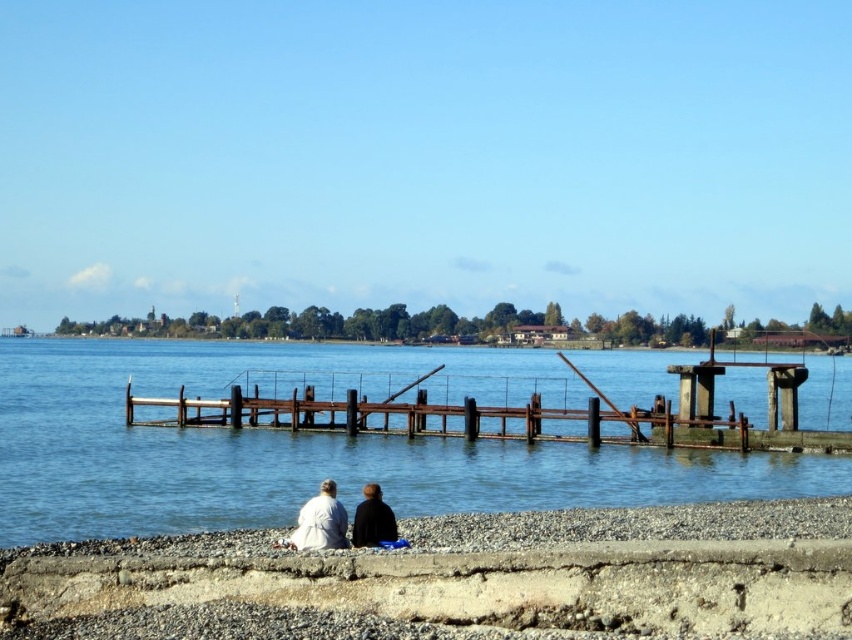
Who is lower down, rusty metal dock at center or white fabric couple at lower center?

white fabric couple at lower center

Which is behind, point (409, 413) or point (320, 512)?

Point (409, 413)

Is point (173, 420) positioned behind point (321, 532)?

Yes, point (173, 420) is farther from viewer.

At what (x,y) coordinates should I click in order to perform the action: click on rusty metal dock at center. Please return your answer as a coordinate pair (x, y). Looking at the image, I should click on (445, 417).

Is white fabric couple at lower center behind dark brown leather jacket at lower center?

No.

Can you confirm if white fabric couple at lower center is bigger than dark brown leather jacket at lower center?

Indeed, white fabric couple at lower center has a larger size compared to dark brown leather jacket at lower center.

Locate an element on the screen. This screenshot has width=852, height=640. white fabric couple at lower center is located at coordinates (320, 522).

Between blue water at center and dark brown leather jacket at lower center, which one has less height?

dark brown leather jacket at lower center is shorter.

Is point (4, 364) farther from viewer compared to point (396, 531)?

That is True.

The height and width of the screenshot is (640, 852). In order to click on blue water at center in this screenshot , I will do `click(315, 442)`.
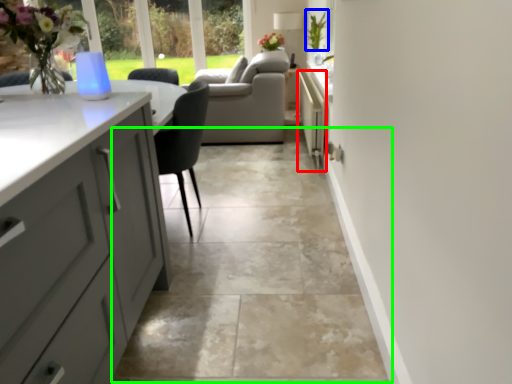
Question: Which object is positioned farthest from appliance (highlighted by a red box)? Select from plant (highlighted by a blue box) and path (highlighted by a green box).

Choices:
 (A) plant
 (B) path

Answer: (B)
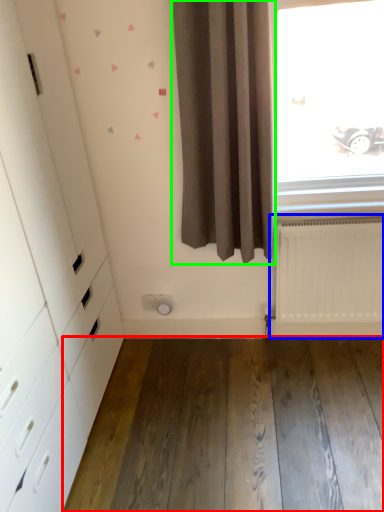
Question: Which object is the closest to the hardwood (highlighted by a red box)? Choose among these: radiator (highlighted by a blue box) or curtain (highlighted by a green box).

Choices:
 (A) radiator
 (B) curtain

Answer: (A)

====================

Reproduce all of the material above word for word, but omit the pictures.

Answer to this task:
Who is lower down, rusty metal dock at center or white fabric couple at lower center?

white fabric couple at lower center

Which is behind, point (409, 413) or point (320, 512)?

Point (409, 413)

Is point (173, 420) positioned behind point (321, 532)?

Yes, point (173, 420) is farther from viewer.

At what (x,y) coordinates should I click in order to perform the action: click on rusty metal dock at center. Please return your answer as a coordinate pair (x, y). Looking at the image, I should click on (445, 417).

Is white fabric couple at lower center behind dark brown leather jacket at lower center?

No.

Can you confirm if white fabric couple at lower center is bigger than dark brown leather jacket at lower center?

Indeed, white fabric couple at lower center has a larger size compared to dark brown leather jacket at lower center.

Locate an element on the screen. This screenshot has width=852, height=640. white fabric couple at lower center is located at coordinates (320, 522).

Between blue water at center and dark brown leather jacket at lower center, which one has less height?

dark brown leather jacket at lower center is shorter.

Is point (4, 364) farther from viewer compared to point (396, 531)?

That is True.

The height and width of the screenshot is (640, 852). In order to click on blue water at center in this screenshot , I will do `click(315, 442)`.
Question: Which object is positioned farthest from appliance (highlighted by a red box)? Select from plant (highlighted by a blue box) and path (highlighted by a green box).

Choices:
 (A) plant
 (B) path

Answer: (B)
Question: Which object is the closest to the hardwood (highlighted by a red box)? Choose among these: radiator (highlighted by a blue box) or curtain (highlighted by a green box).

Choices:
 (A) radiator
 (B) curtain

Answer: (A)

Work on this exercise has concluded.